▶ [Saved entries]:

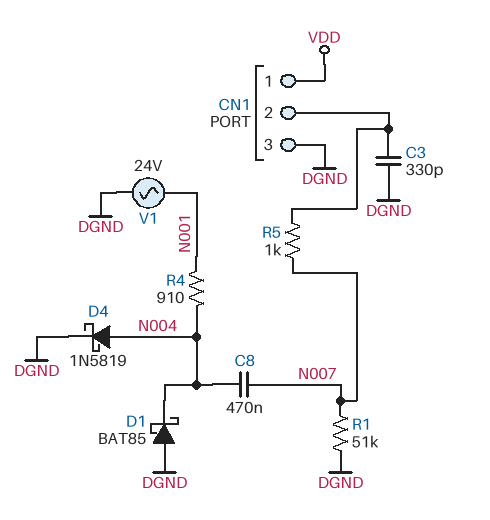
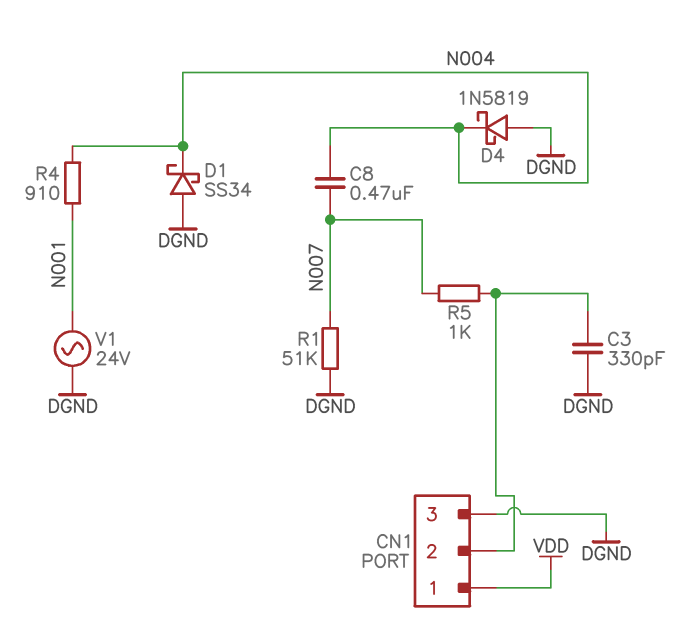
D1: schottky BAT85 (A DGND, K N004) -> schottky SS34 (A DGND, K N004)
D4: schottky 1N5819 (A N004, K DGND) -> schottky 1N5819 (A DGND, K N004)

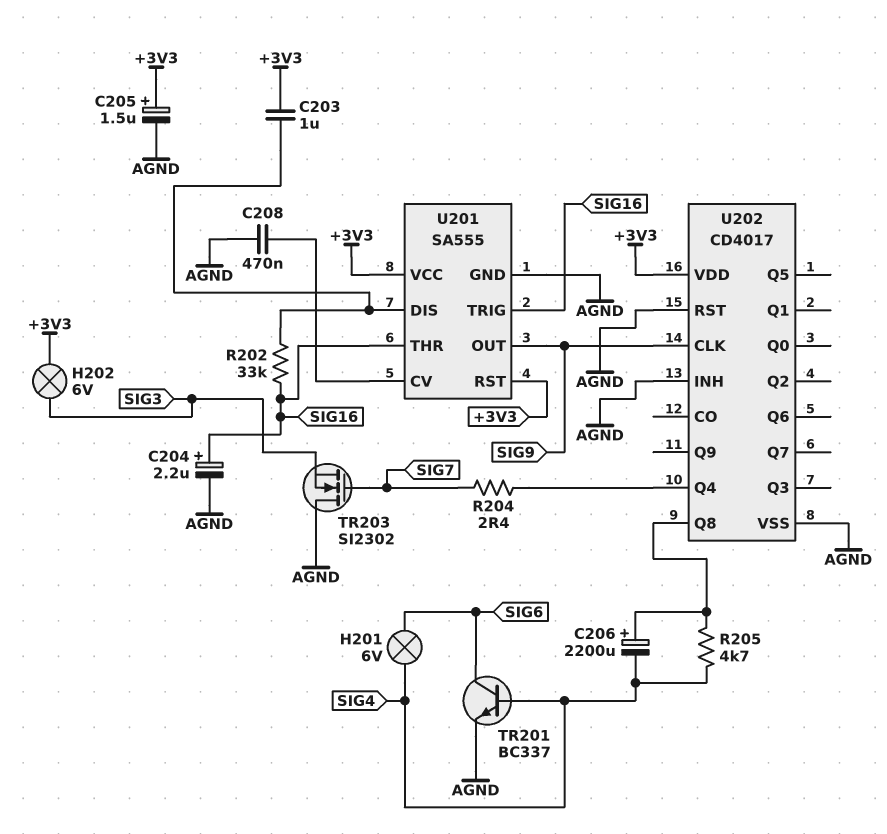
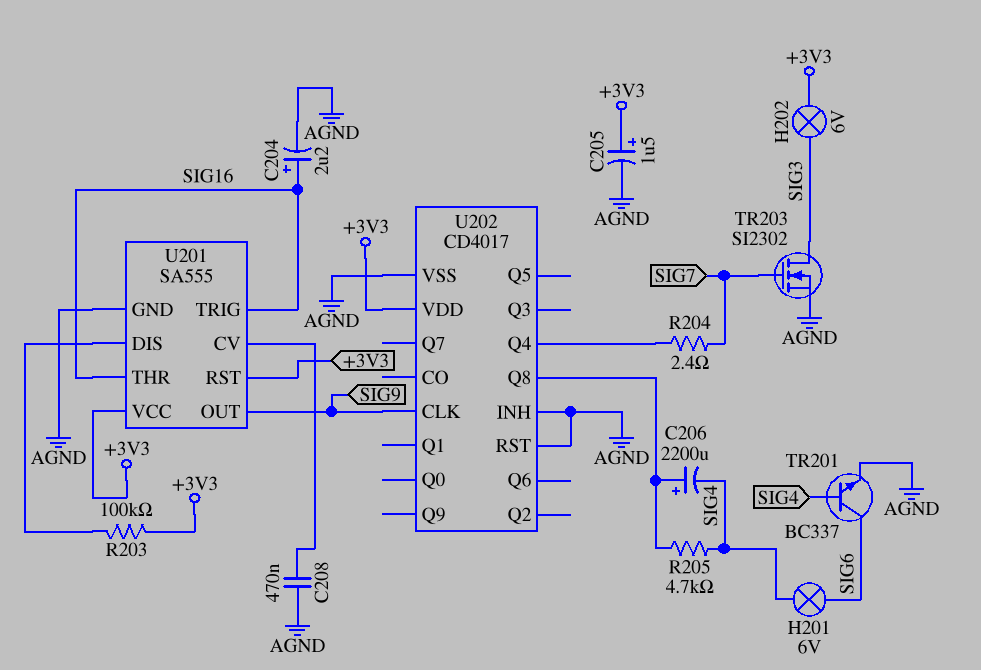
C203: 1uF (+3V3, U201/DIS) -> none
R202: 33k (SIG16, U201/DIS) -> none
R203: none -> 100k (+3V3, U201/DIS)
TR203: NMOS SI2302 (G SIG7, D AGND, S SIG3) -> NMOS SI2302 (G SIG7, D SIG3, S AGND)

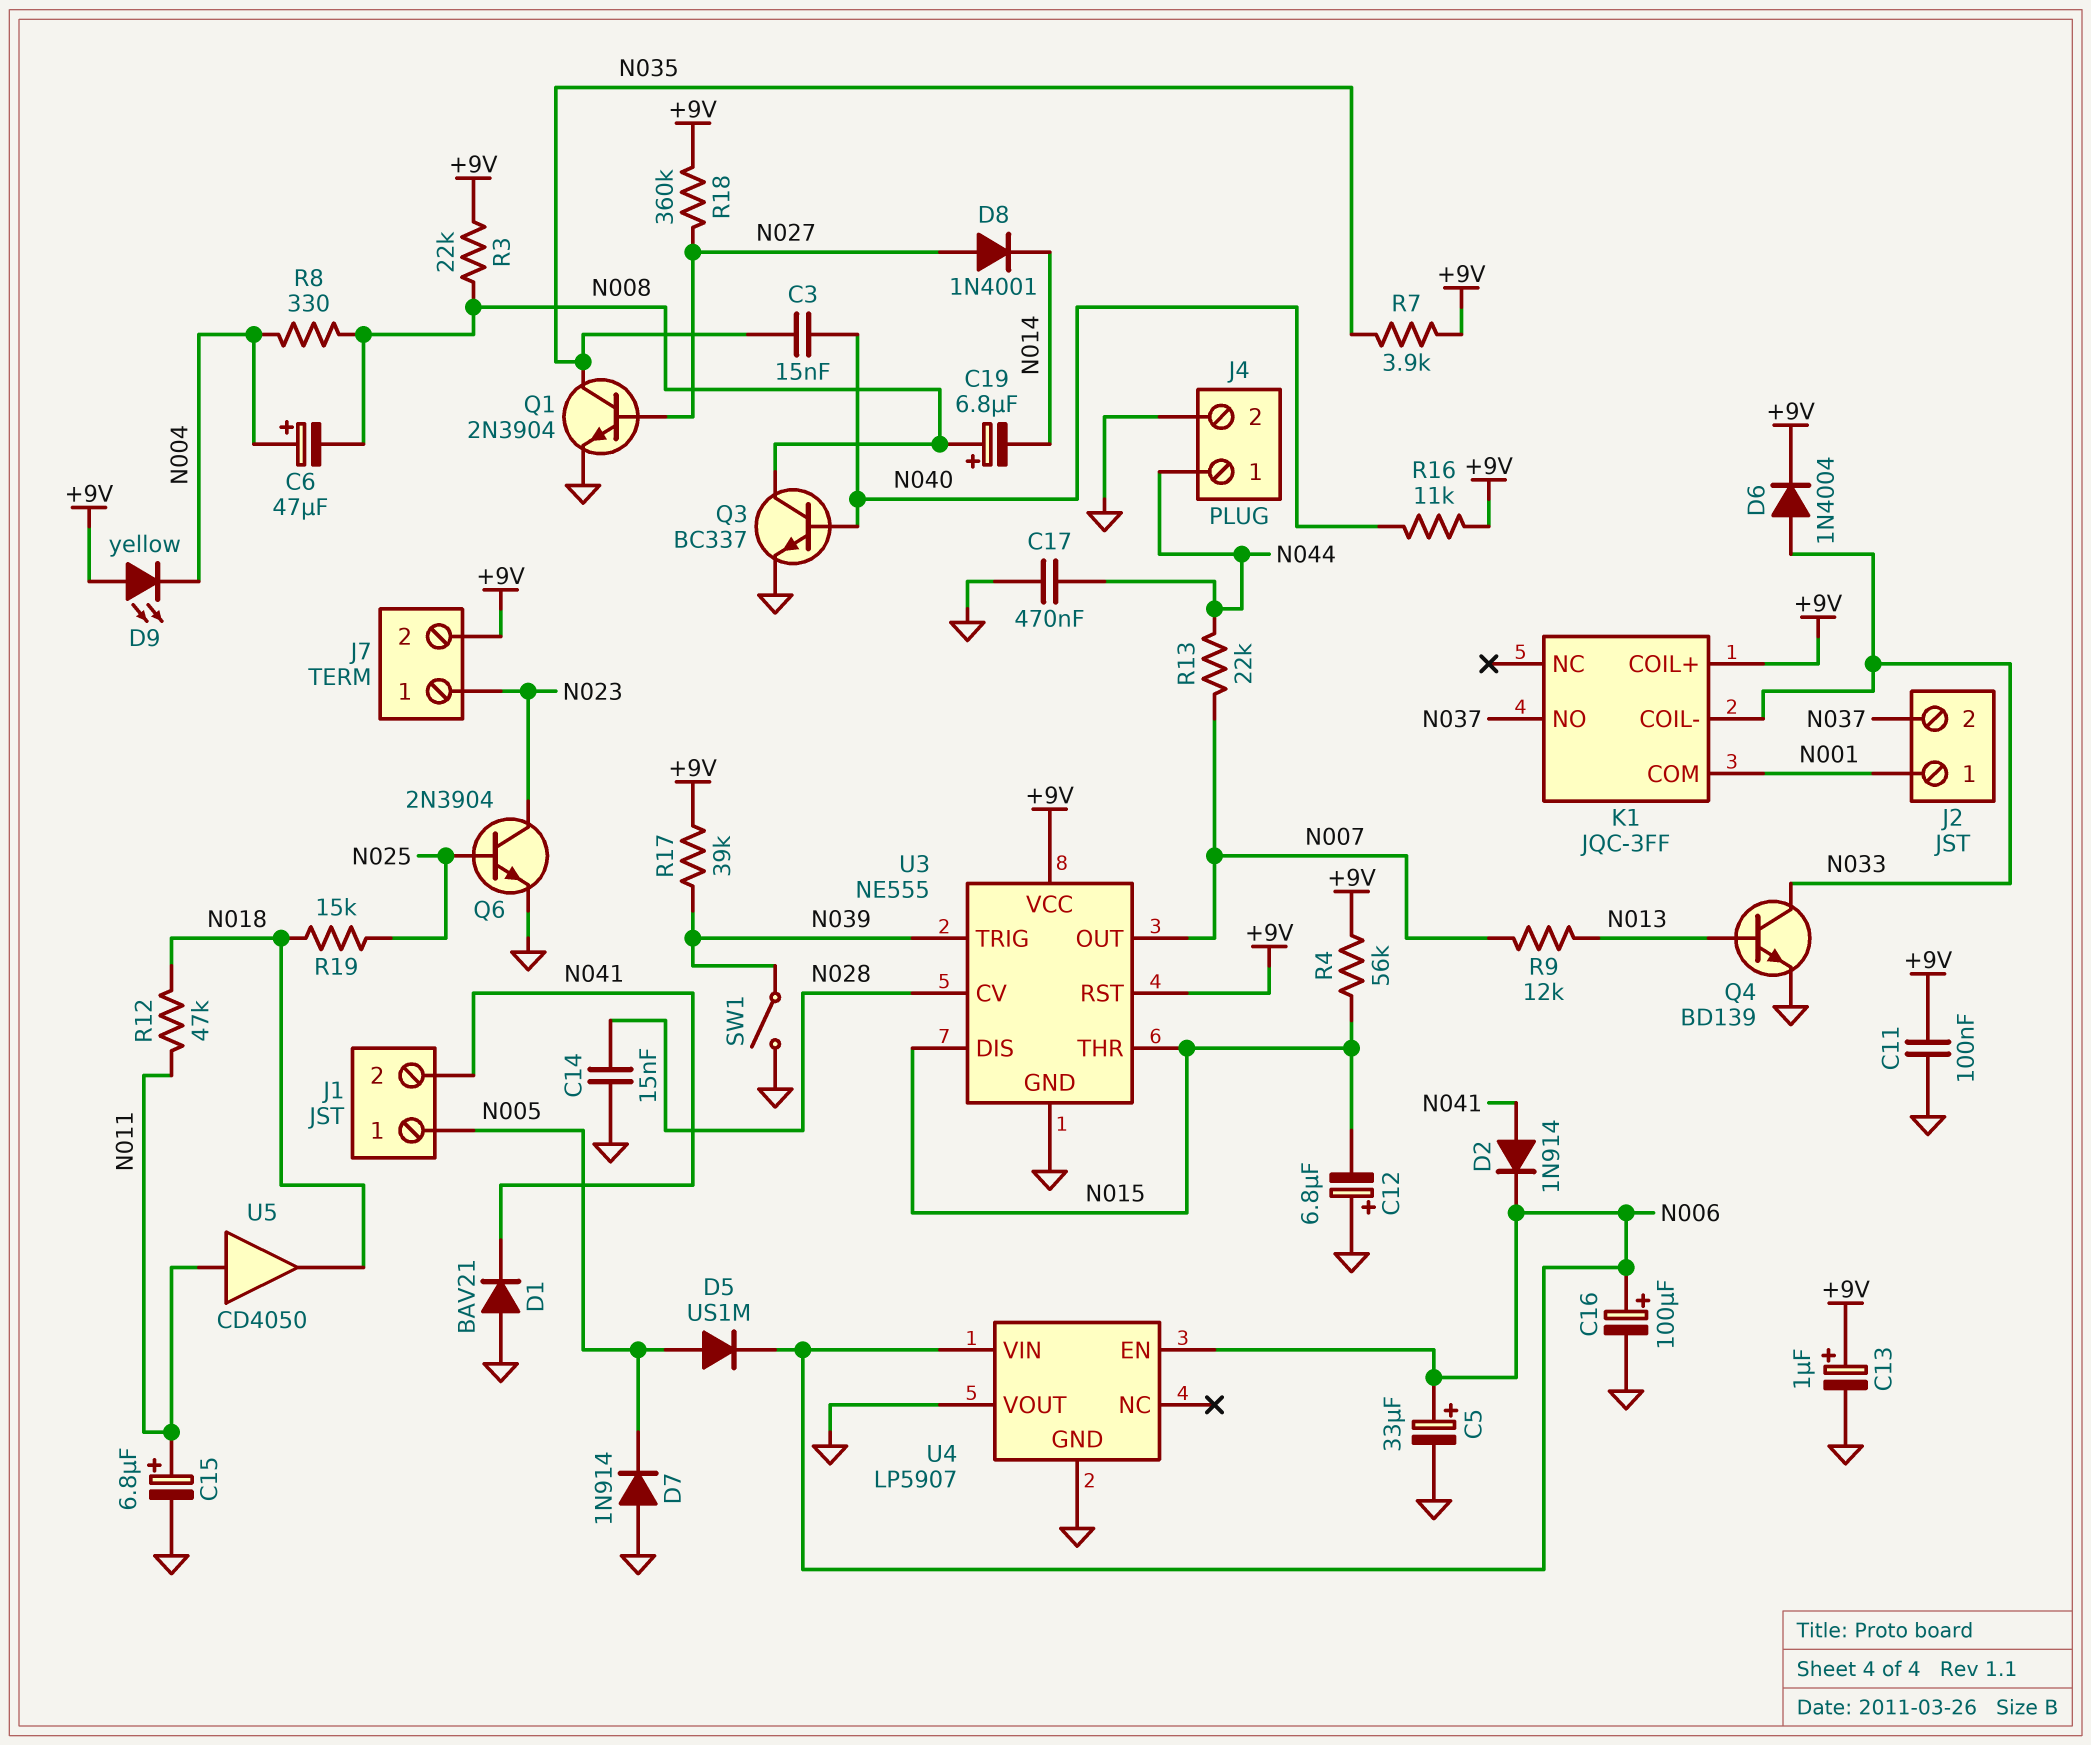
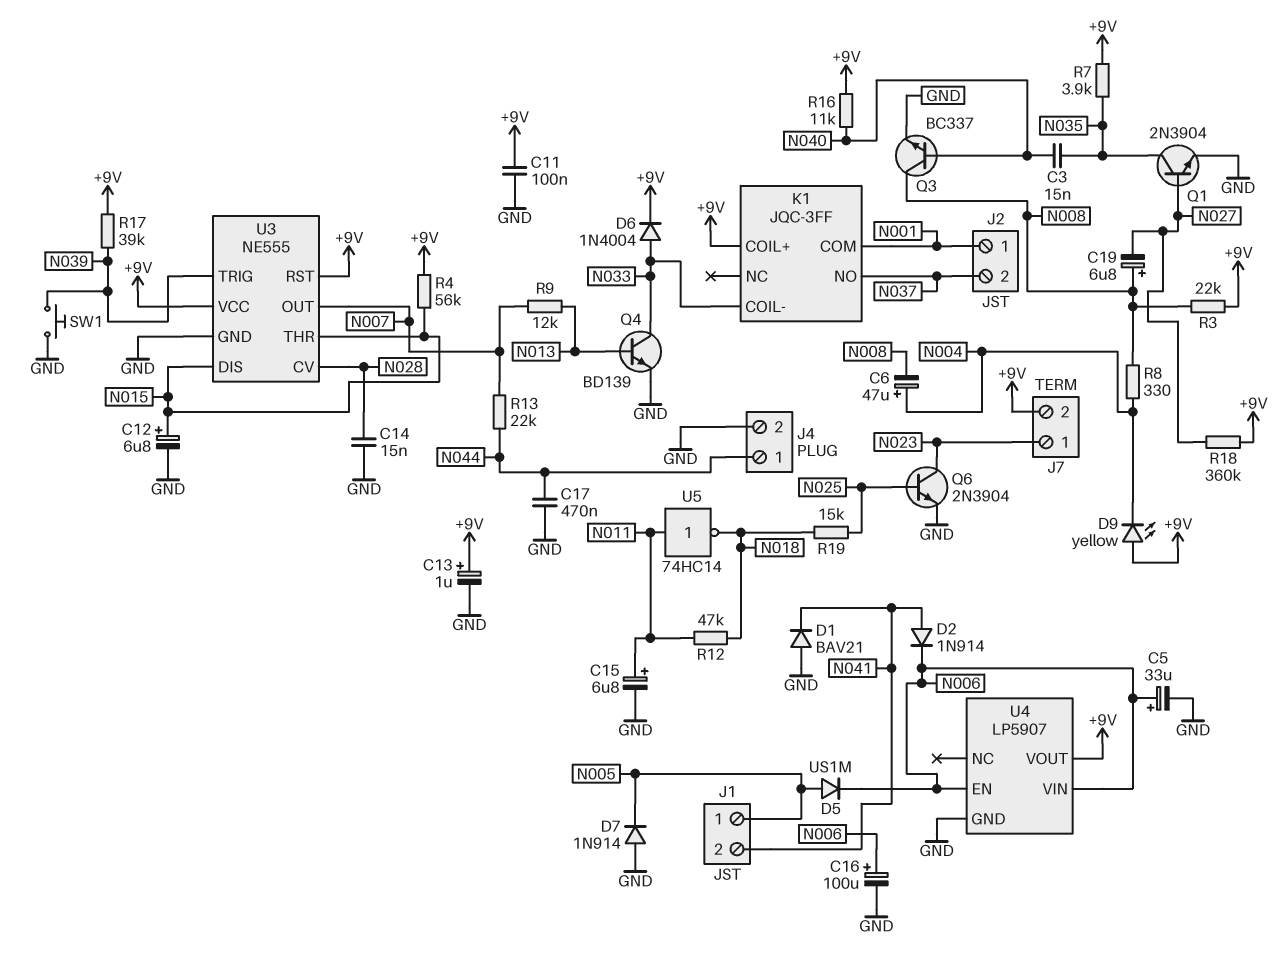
C12: 6.8uF (plus GND, minus N015) -> 6.8uF (plus N015, minus GND)
C19: 6.8uF (plus N008, minus N014) -> 6.8uF (plus N008, minus N027)
D8: diode 1N4001 (A N027, K N014) -> none
SW1: switch (GND, N039) -> button (GND, N039)
U4 pin VOUT: GND -> +9V
U5: buffer CD4050 (in N011, out N018) -> NOT 74HC14 (in N011, out N018)

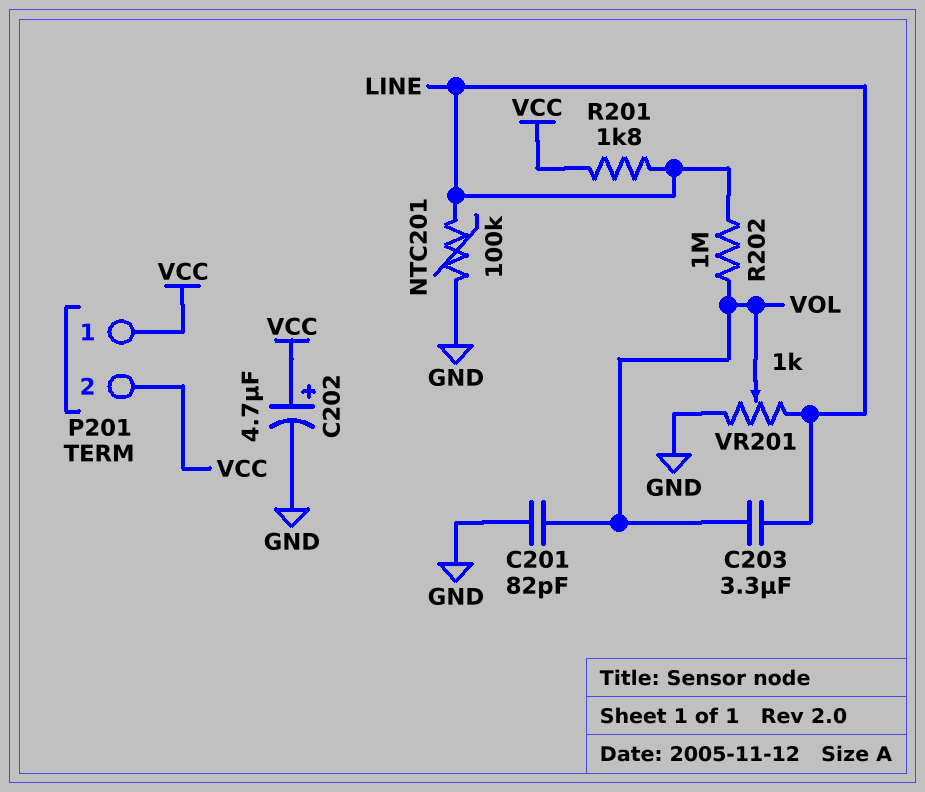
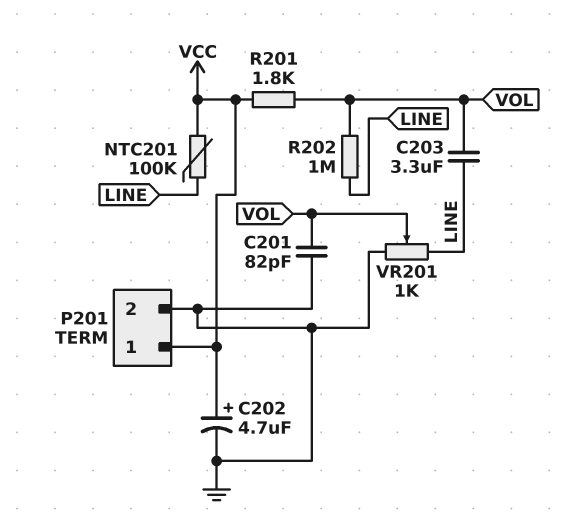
NTC201: 100k (GND, LINE) -> 100k (LINE, VCC)
P201 pin 2: VCC -> GND
R201: 1.8k (LINE, VCC) -> 1.8k (VCC, VOL)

▶ [YOUR GOAL]: The records are to be returned verbatim. Skip any picture they contain.

▶ [ANSWER TO THIS EXERCISE]:
D1: schottky BAT85 (A DGND, K N004) -> schottky SS34 (A DGND, K N004)
D4: schottky 1N5819 (A N004, K DGND) -> schottky 1N5819 (A DGND, K N004)

C203: 1uF (+3V3, U201/DIS) -> none
R202: 33k (SIG16, U201/DIS) -> none
R203: none -> 100k (+3V3, U201/DIS)
TR203: NMOS SI2302 (G SIG7, D AGND, S SIG3) -> NMOS SI2302 (G SIG7, D SIG3, S AGND)

C12: 6.8uF (plus GND, minus N015) -> 6.8uF (plus N015, minus GND)
C19: 6.8uF (plus N008, minus N014) -> 6.8uF (plus N008, minus N027)
D8: diode 1N4001 (A N027, K N014) -> none
SW1: switch (GND, N039) -> button (GND, N039)
U4 pin VOUT: GND -> +9V
U5: buffer CD4050 (in N011, out N018) -> NOT 74HC14 (in N011, out N018)

NTC201: 100k (GND, LINE) -> 100k (LINE, VCC)
P201 pin 2: VCC -> GND
R201: 1.8k (LINE, VCC) -> 1.8k (VCC, VOL)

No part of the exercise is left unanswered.